• Version comparison data:

□ □ □ □ □ □ □

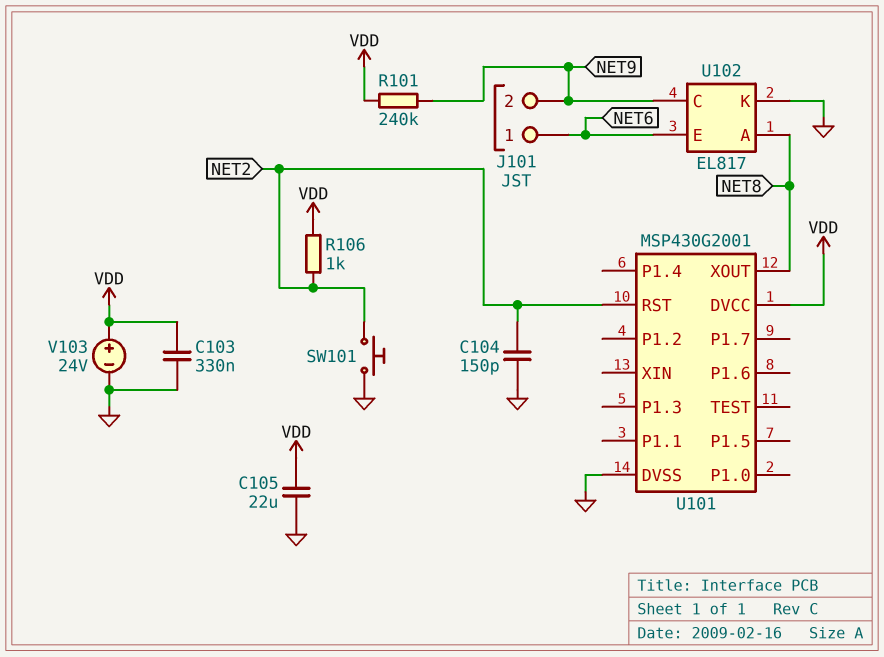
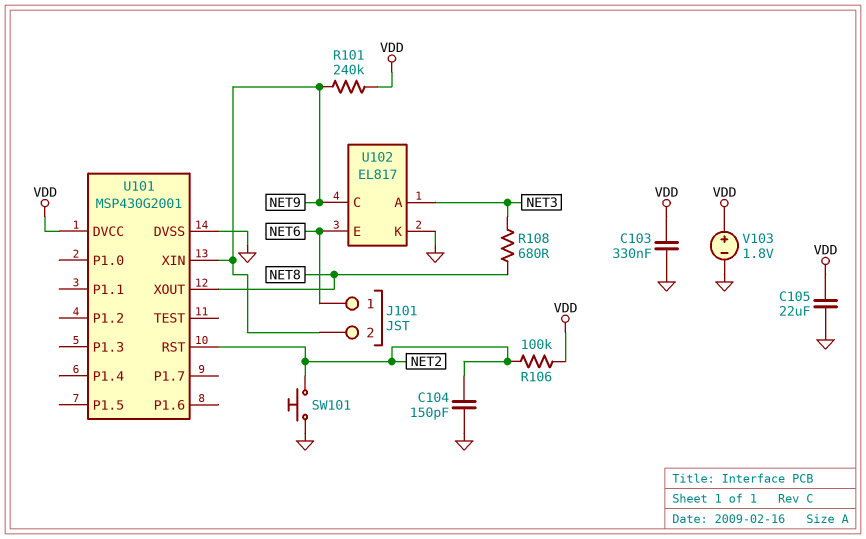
R106: 1k (NET2, VDD) -> 100k (NET2, VDD)
R108: none -> 680 (NET3, NET8)
U101 pin XIN: none -> NET9
U102 pin A: NET8 -> NET3
V103: 24V (plus VDD, minus GND) -> 1.8V (plus VDD, minus GND)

□ □ □ □ □ □ □

• Work task: Only the records, copied exactly and free of pictures, belong in the answer.

• Answer to the problem:
R106: 1k (NET2, VDD) -> 100k (NET2, VDD)
R108: none -> 680 (NET3, NET8)
U101 pin XIN: none -> NET9
U102 pin A: NET8 -> NET3
V103: 24V (plus VDD, minus GND) -> 1.8V (plus VDD, minus GND)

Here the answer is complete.